> WORK REQUEST
Set down each entry exactly as given; pictures should not appear in the copy.
[Start of Attachment]
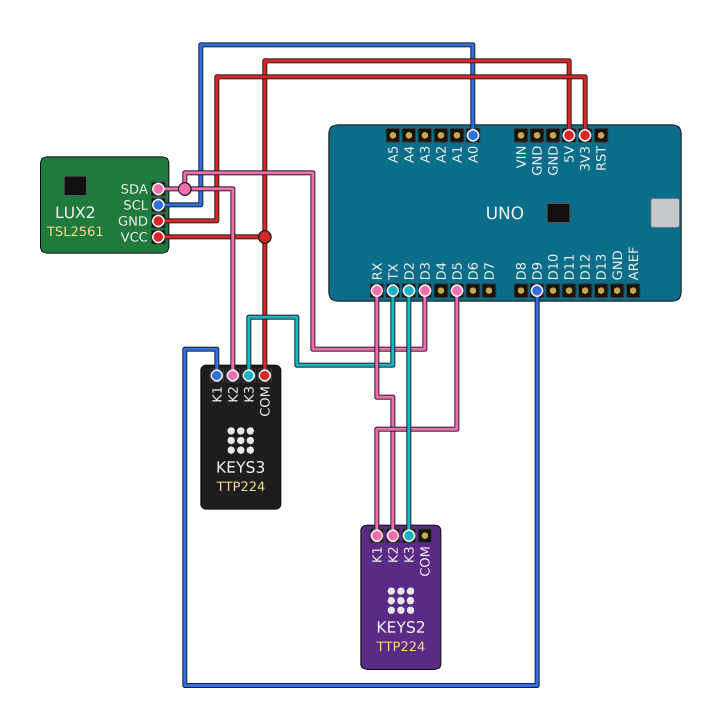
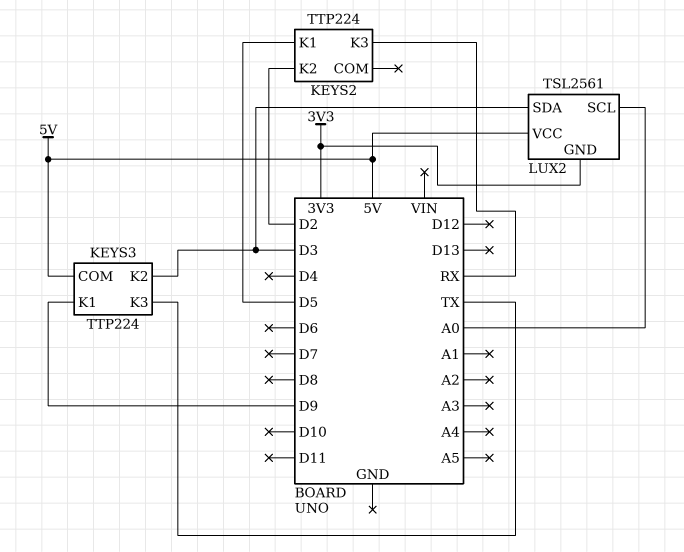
KEYS2 pin K2: RX -> D2
KEYS2 pin K3: D2 -> RX

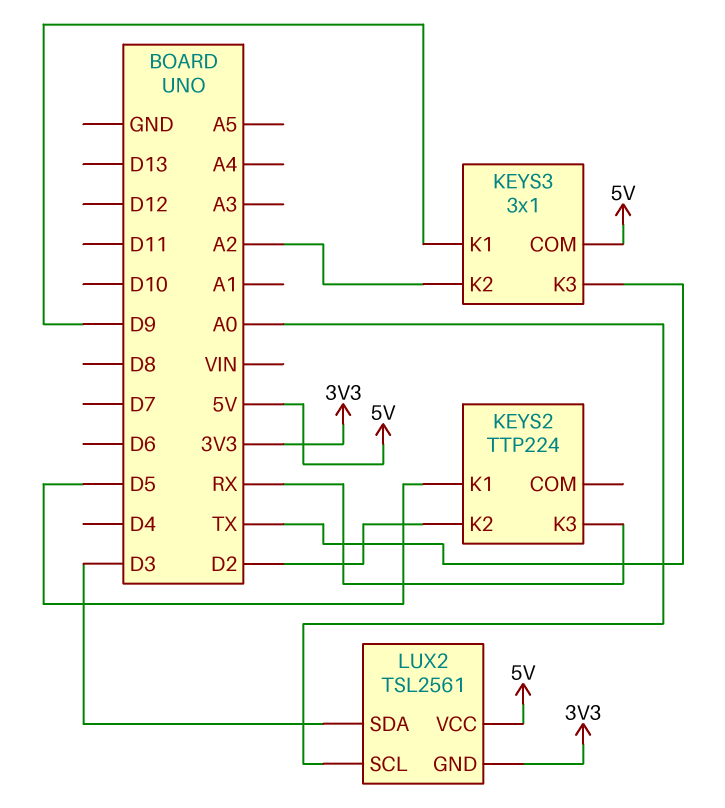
KEYS3: TTP224 -> 3x1
KEYS3 pin K2: D3 -> A2

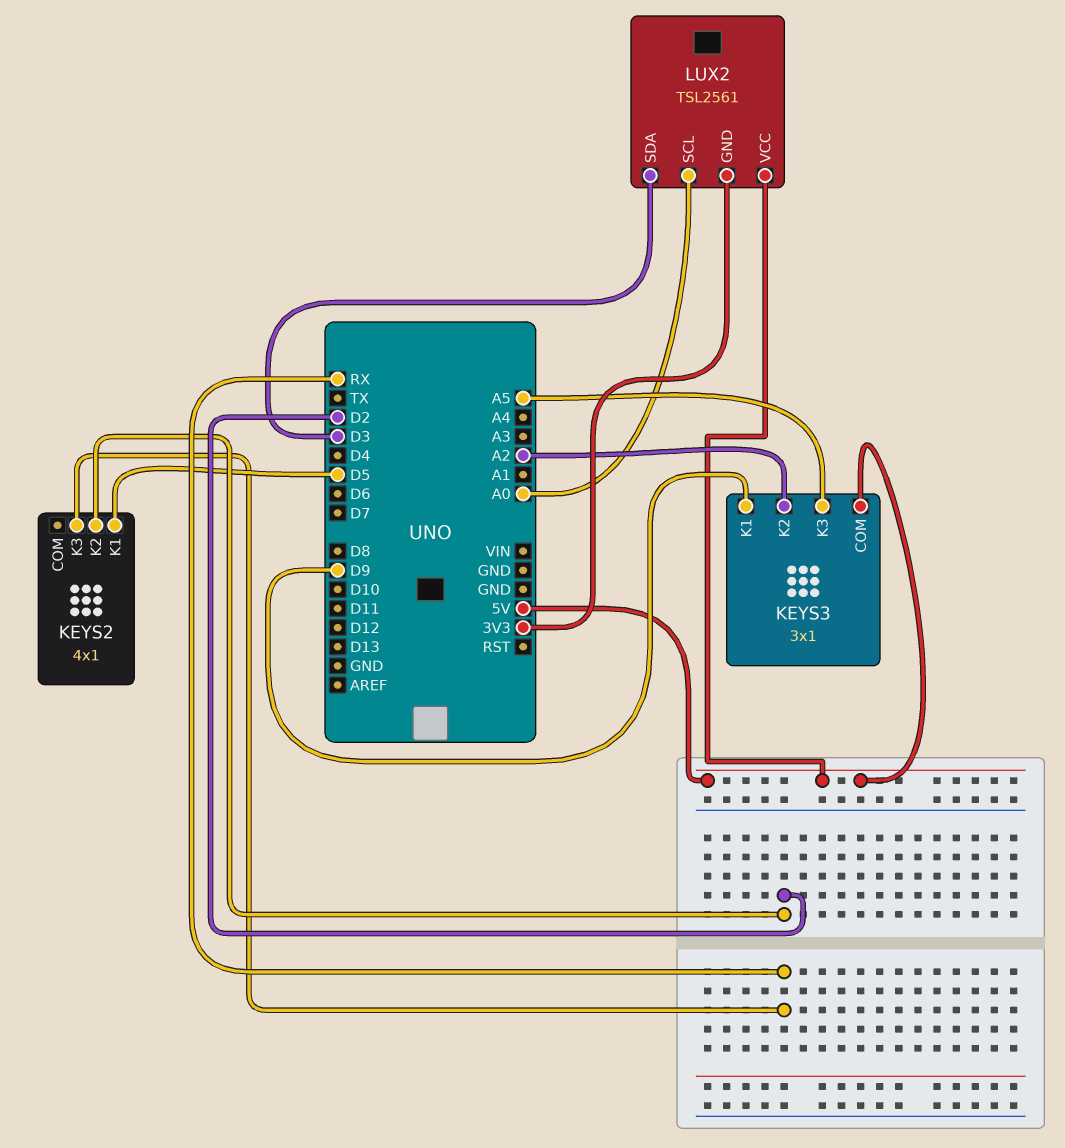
KEYS2: TTP224 -> 4x1
KEYS3 pin K3: TX -> A5

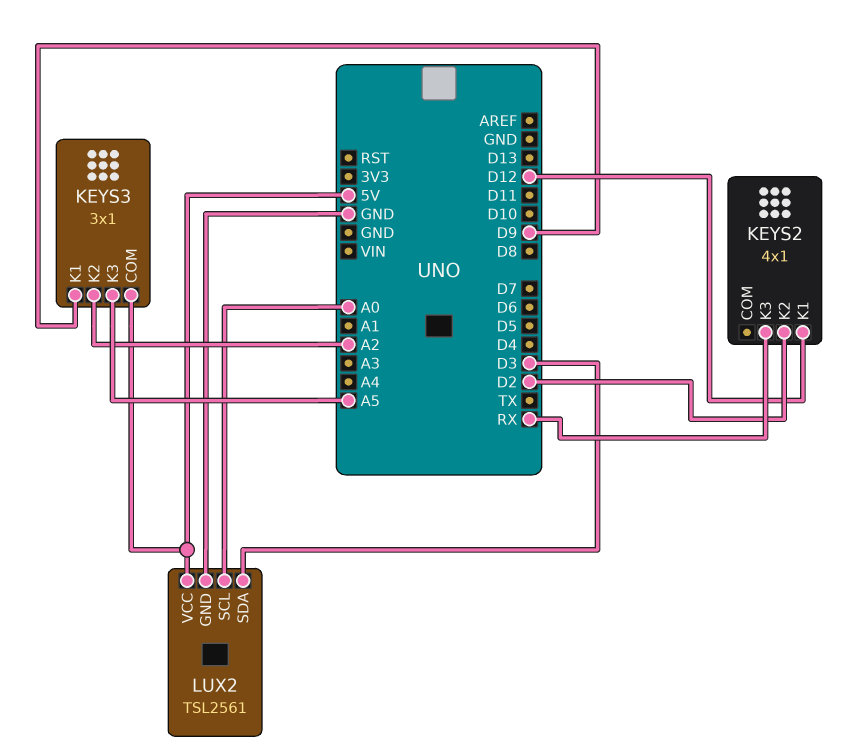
KEYS2 pin K1: D5 -> D12
LUX2 pin GND: 3V3 -> GND

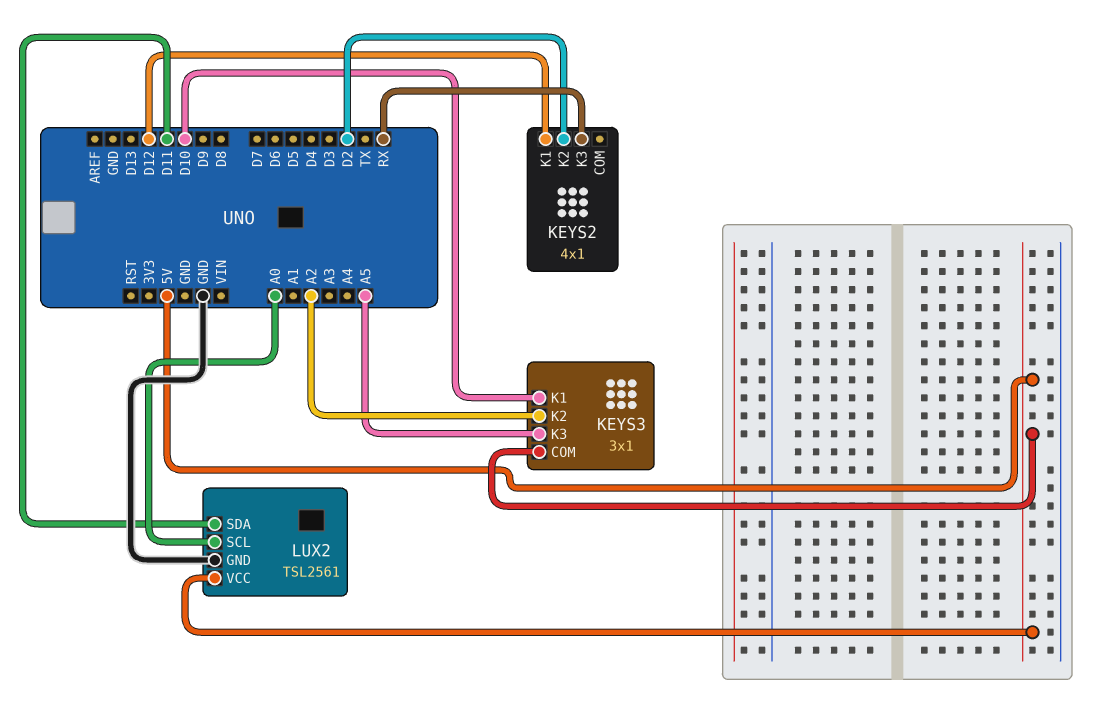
KEYS3 pin K1: D9 -> D10
LUX2 pin SDA: D3 -> D11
[End of Attachment]
> ANSWER
KEYS2 pin K2: RX -> D2
KEYS2 pin K3: D2 -> RX

KEYS3: TTP224 -> 3x1
KEYS3 pin K2: D3 -> A2

KEYS2: TTP224 -> 4x1
KEYS3 pin K3: TX -> A5

KEYS2 pin K1: D5 -> D12
LUX2 pin GND: 3V3 -> GND

KEYS3 pin K1: D9 -> D10
LUX2 pin SDA: D3 -> D11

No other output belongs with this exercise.